◆ Exercise instructions
From the data that follows, set down exactly the lines from the one with "[(207,277),(217,267),(200,252),(190,261),(207,277)]" through the one with "[(302,420),(284,397),(264,414),(240,431),(258,454),(302,420)]", counting both. Pictures stay out.

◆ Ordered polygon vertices
****

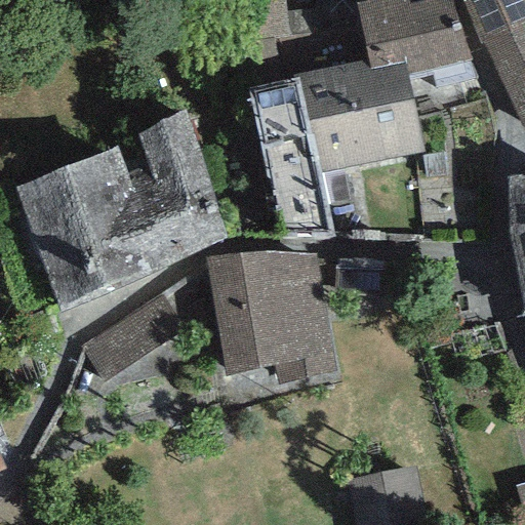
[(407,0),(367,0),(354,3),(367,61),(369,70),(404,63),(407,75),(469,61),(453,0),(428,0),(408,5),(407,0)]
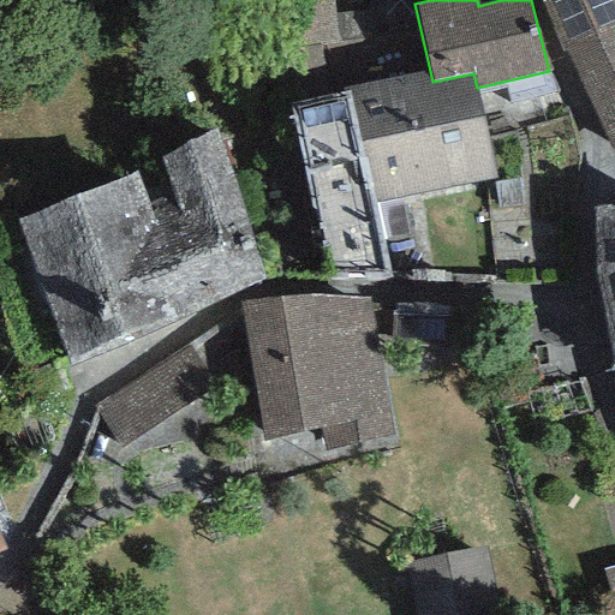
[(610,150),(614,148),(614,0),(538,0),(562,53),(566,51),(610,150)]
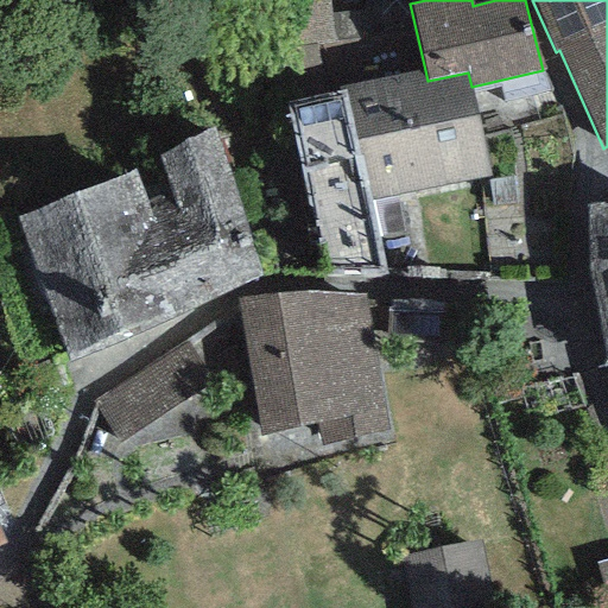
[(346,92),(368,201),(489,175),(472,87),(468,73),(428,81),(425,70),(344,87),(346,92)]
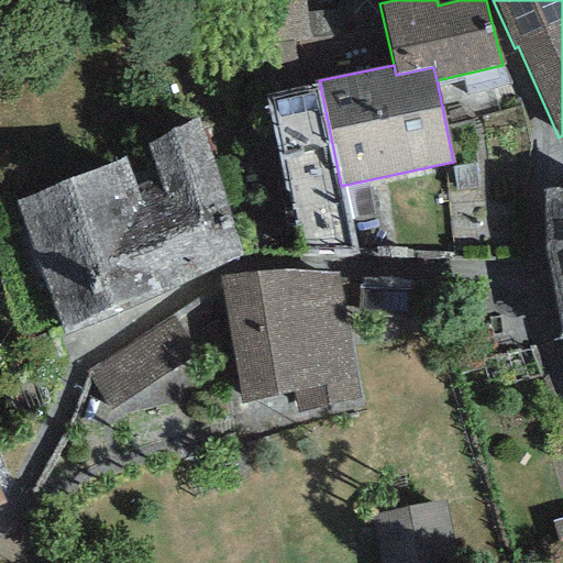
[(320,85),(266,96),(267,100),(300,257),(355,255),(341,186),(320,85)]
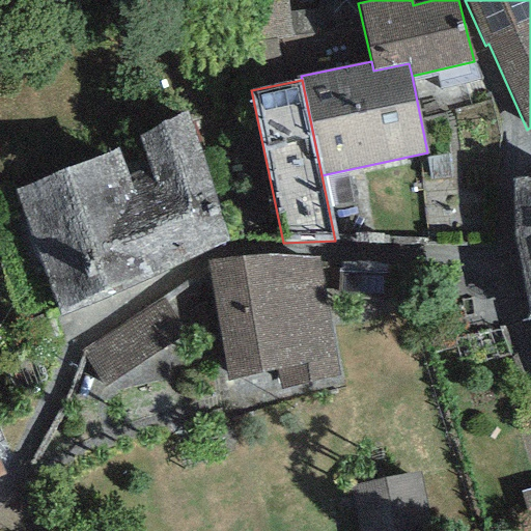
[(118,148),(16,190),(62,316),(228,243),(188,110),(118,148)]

****

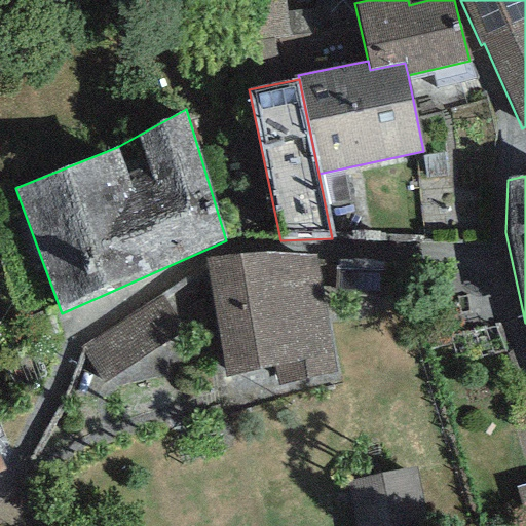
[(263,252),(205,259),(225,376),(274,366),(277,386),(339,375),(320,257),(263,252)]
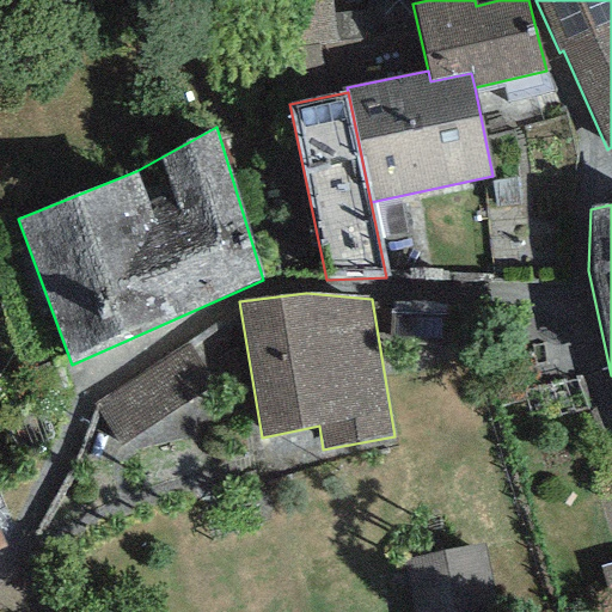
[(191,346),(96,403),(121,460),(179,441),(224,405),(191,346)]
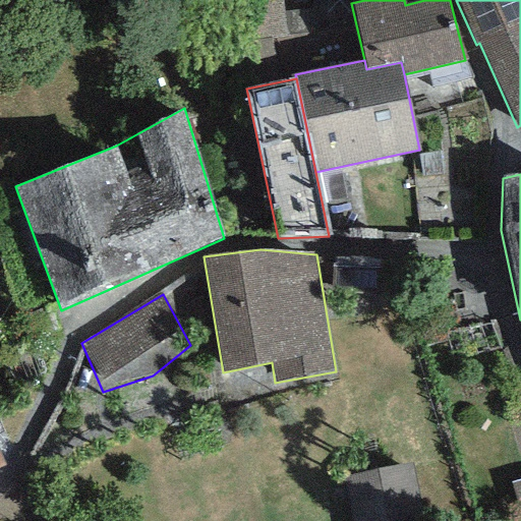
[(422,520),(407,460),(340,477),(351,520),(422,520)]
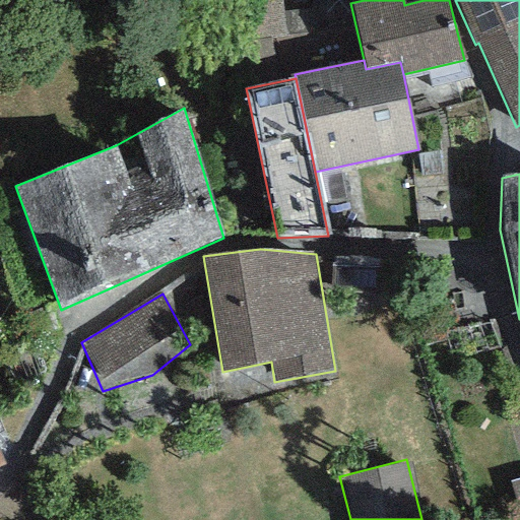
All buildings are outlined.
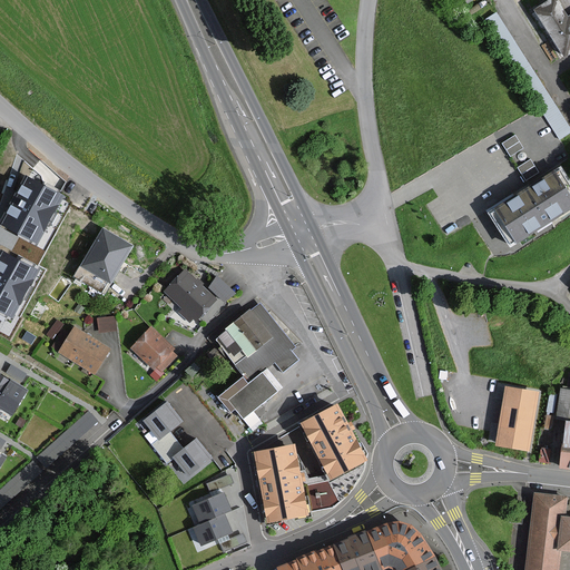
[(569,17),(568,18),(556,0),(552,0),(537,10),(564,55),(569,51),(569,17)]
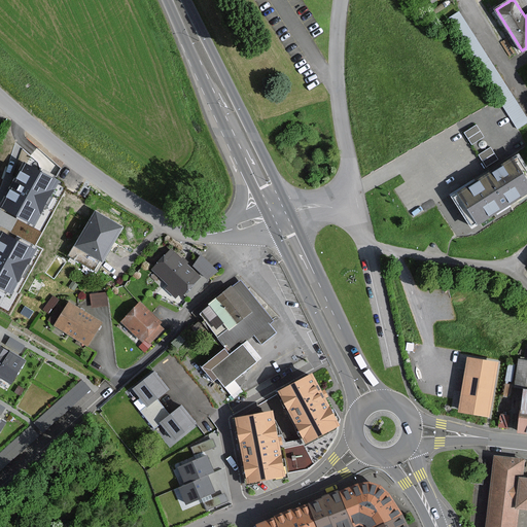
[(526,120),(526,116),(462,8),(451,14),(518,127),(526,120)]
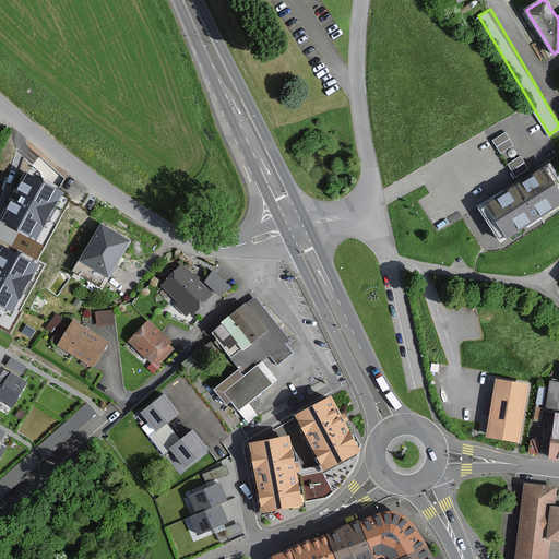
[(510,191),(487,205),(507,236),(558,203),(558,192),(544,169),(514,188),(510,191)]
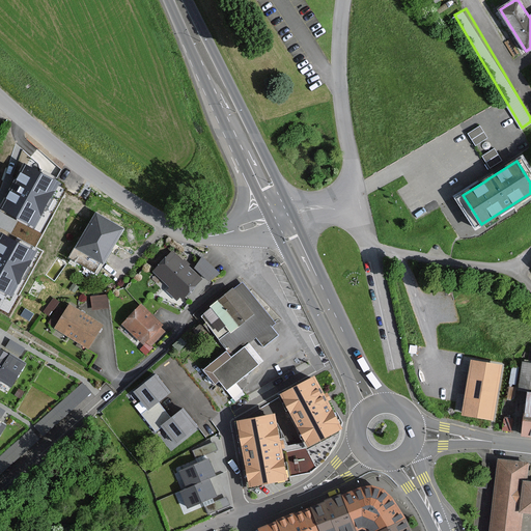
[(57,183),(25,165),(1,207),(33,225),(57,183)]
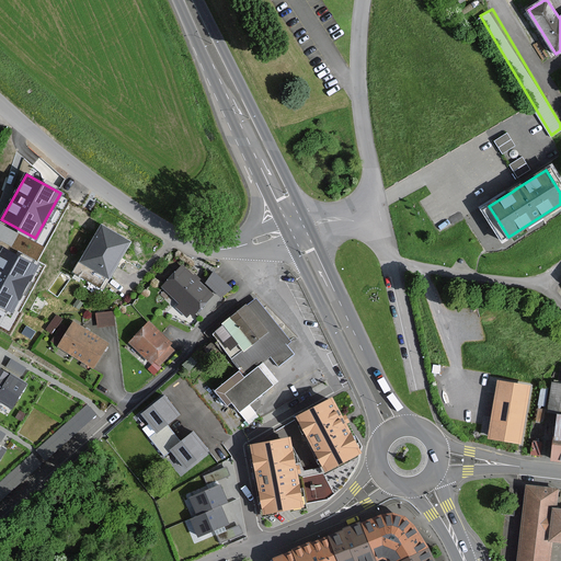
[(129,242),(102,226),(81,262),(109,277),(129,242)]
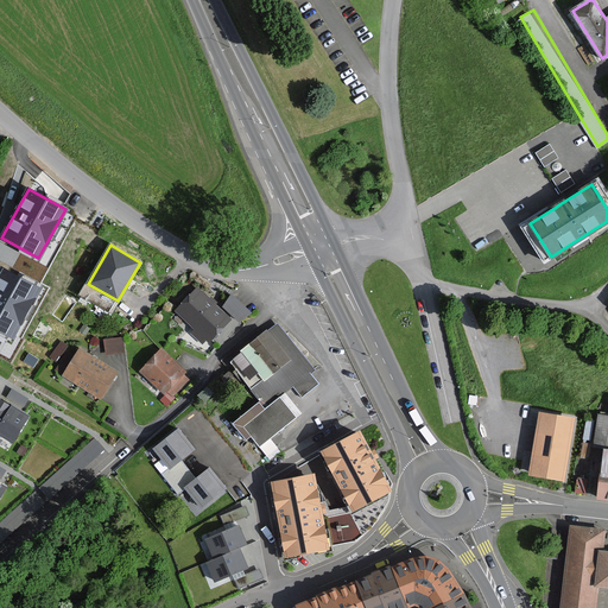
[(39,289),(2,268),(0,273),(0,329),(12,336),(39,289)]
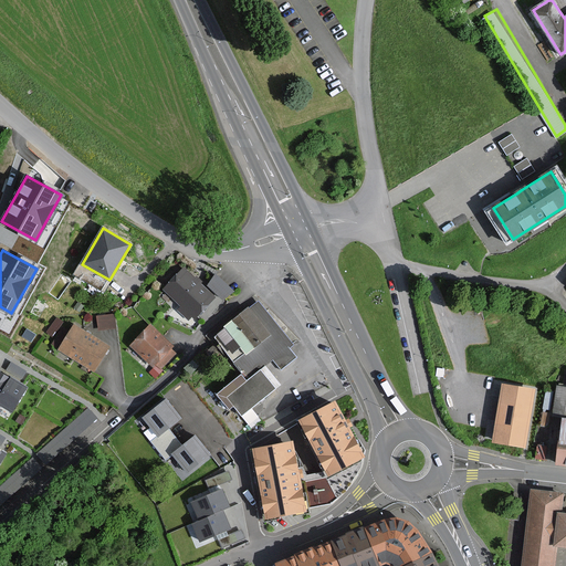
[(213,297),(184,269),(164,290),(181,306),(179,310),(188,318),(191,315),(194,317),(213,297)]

****

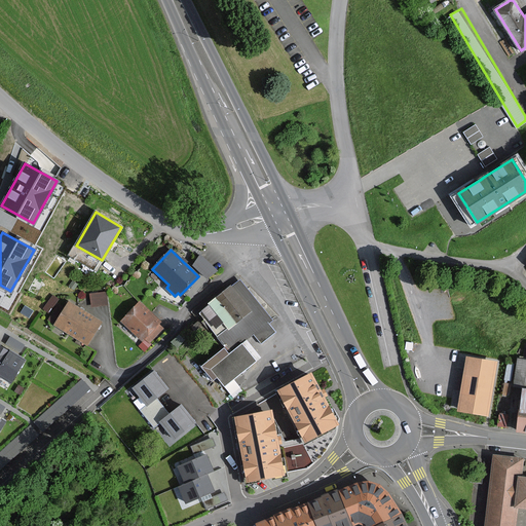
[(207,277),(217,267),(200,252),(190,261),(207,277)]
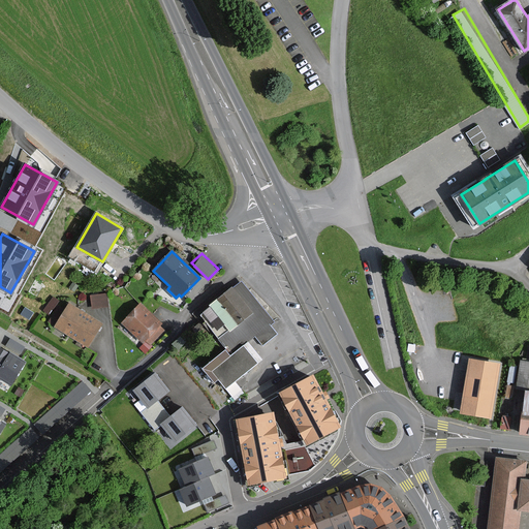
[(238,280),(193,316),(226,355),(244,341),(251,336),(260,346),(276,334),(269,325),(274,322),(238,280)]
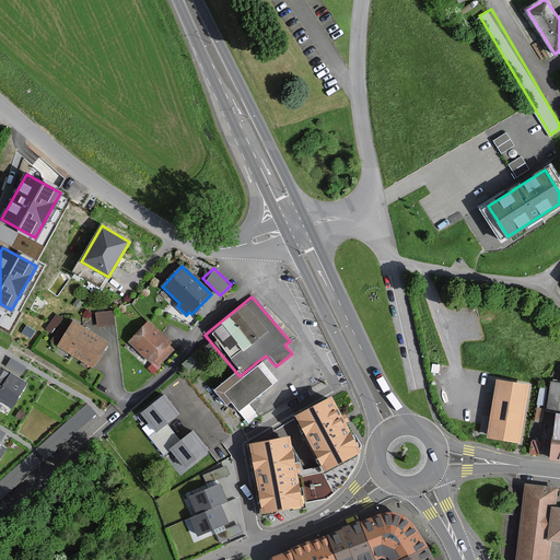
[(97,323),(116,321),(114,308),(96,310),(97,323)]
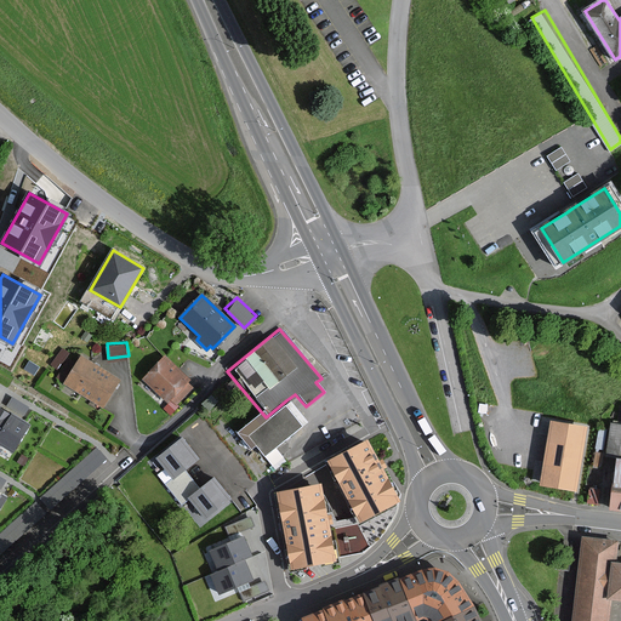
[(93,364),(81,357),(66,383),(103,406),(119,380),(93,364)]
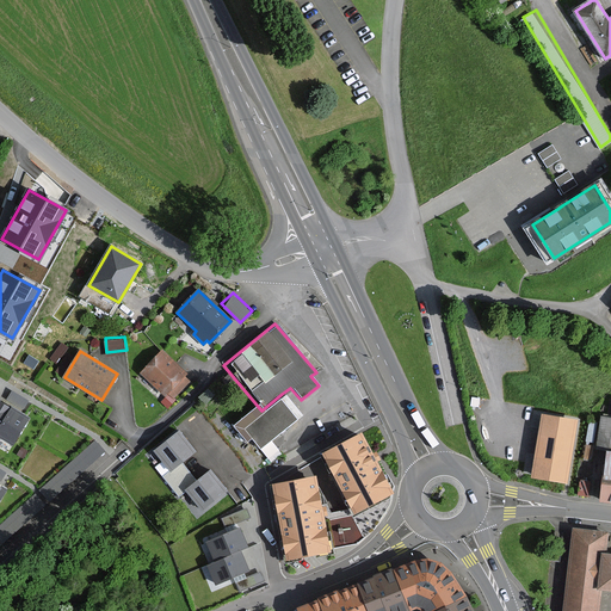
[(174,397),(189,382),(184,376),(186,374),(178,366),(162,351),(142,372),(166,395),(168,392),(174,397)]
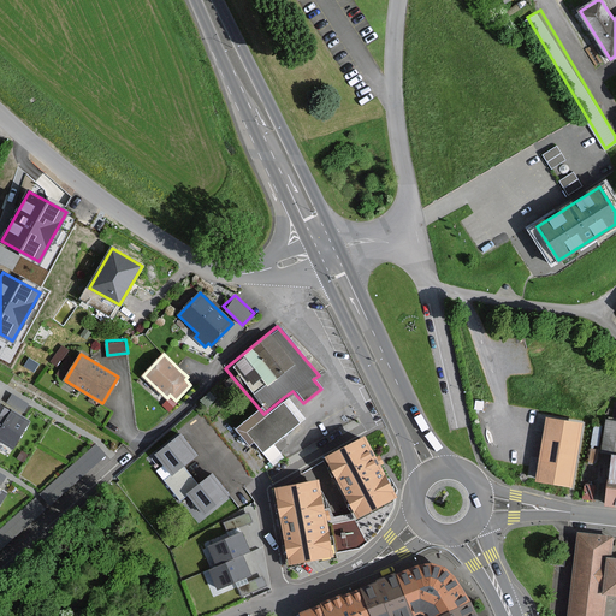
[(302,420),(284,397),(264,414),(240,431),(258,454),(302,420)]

****

◆ Answer to the exercise
[(207,277),(217,267),(200,252),(190,261),(207,277)]
[(238,280),(193,316),(226,355),(244,341),(251,336),(260,346),(276,334),(269,325),(274,322),(238,280)]
[(97,323),(116,321),(114,308),(96,310),(97,323)]
[(93,364),(81,357),(66,383),(103,406),(119,380),(93,364)]
[(174,397),(189,382),(184,376),(186,374),(178,366),(162,351),(142,372),(166,395),(168,392),(174,397)]
[(302,420),(284,397),(264,414),(240,431),(258,454),(302,420)]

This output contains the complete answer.